| EXERCISE GOAL |
Your answer must contain each line of the listing in which "PULSE" appears, copied in full.

| DATASET CONTENT |
#####

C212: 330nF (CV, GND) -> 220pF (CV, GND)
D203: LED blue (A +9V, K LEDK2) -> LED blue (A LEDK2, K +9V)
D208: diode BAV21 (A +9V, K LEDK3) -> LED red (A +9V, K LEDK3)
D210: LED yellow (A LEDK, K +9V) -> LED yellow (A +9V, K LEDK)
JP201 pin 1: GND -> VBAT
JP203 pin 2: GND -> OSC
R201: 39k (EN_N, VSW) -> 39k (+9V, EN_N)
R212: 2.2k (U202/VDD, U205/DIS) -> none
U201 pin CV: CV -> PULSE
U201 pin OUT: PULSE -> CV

#####

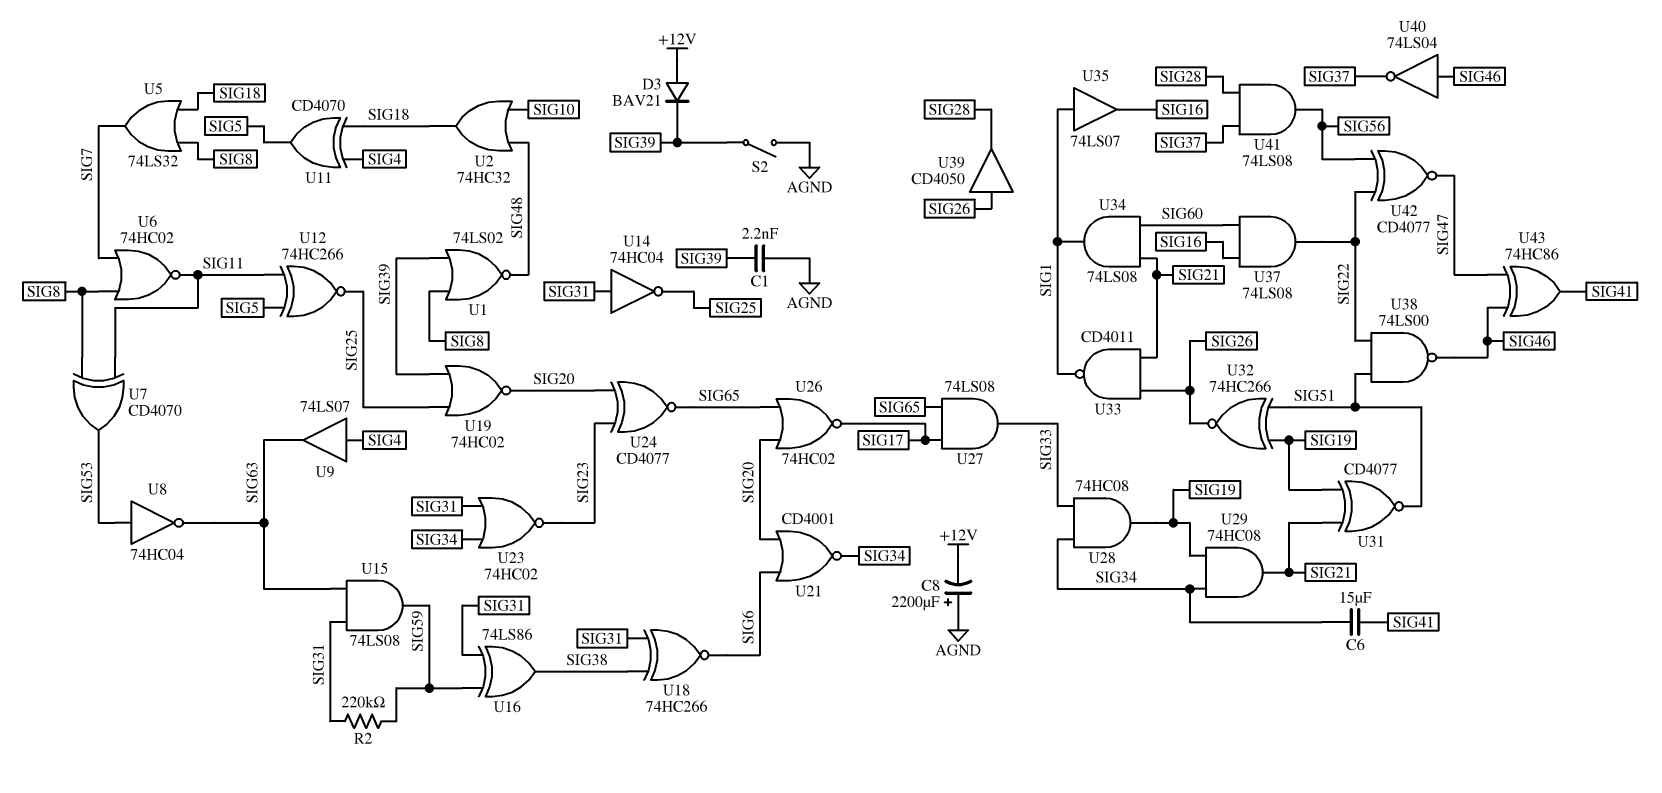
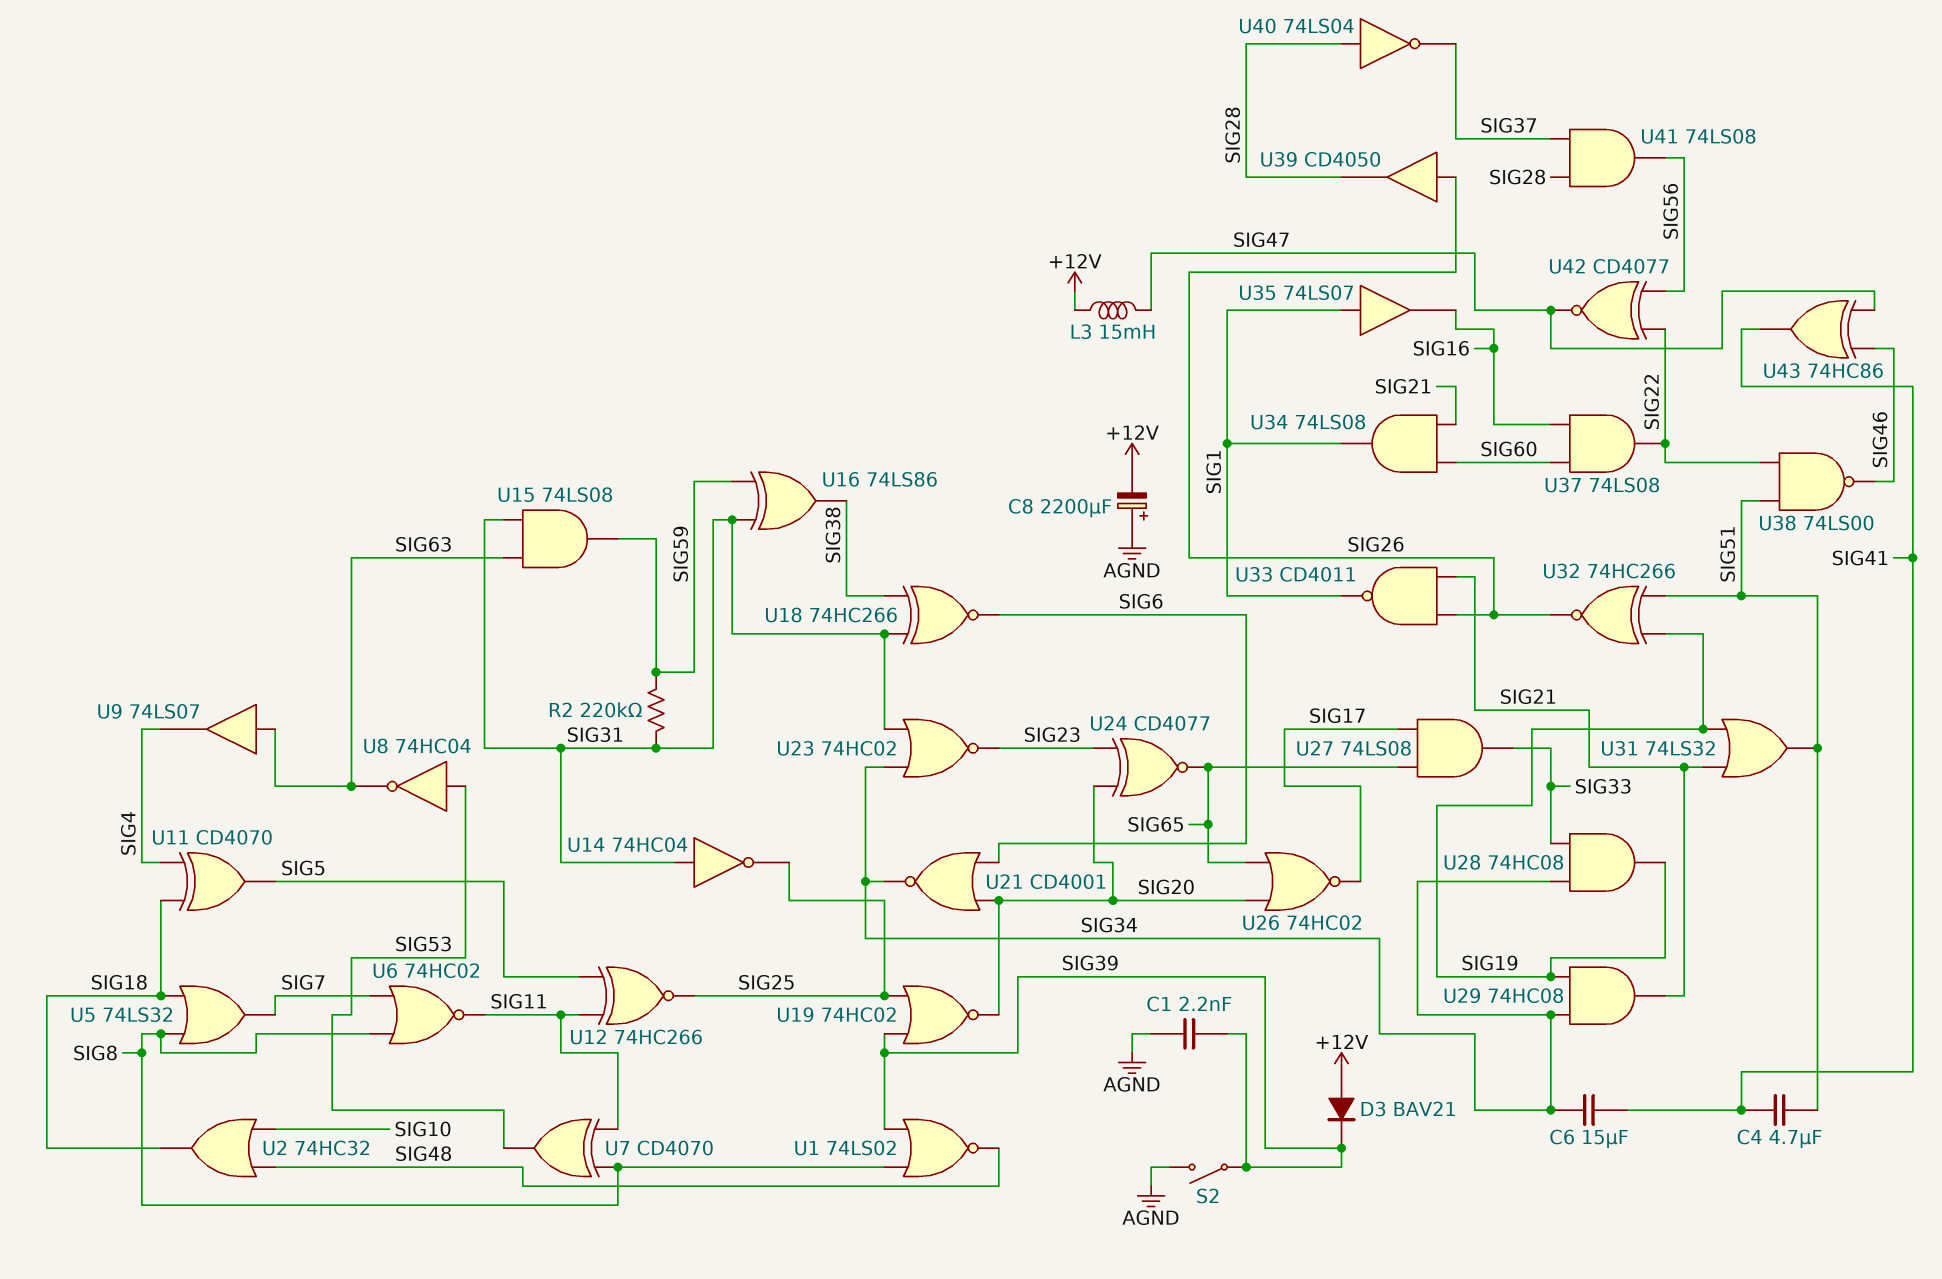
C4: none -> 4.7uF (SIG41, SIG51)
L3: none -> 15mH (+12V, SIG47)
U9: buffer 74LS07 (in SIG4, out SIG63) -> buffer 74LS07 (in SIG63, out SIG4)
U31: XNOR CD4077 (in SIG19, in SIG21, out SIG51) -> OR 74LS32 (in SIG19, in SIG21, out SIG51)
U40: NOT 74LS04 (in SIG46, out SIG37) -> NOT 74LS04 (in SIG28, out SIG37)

#####

| RESULT |
U201 pin CV: CV -> PULSE
U201 pin OUT: PULSE -> CV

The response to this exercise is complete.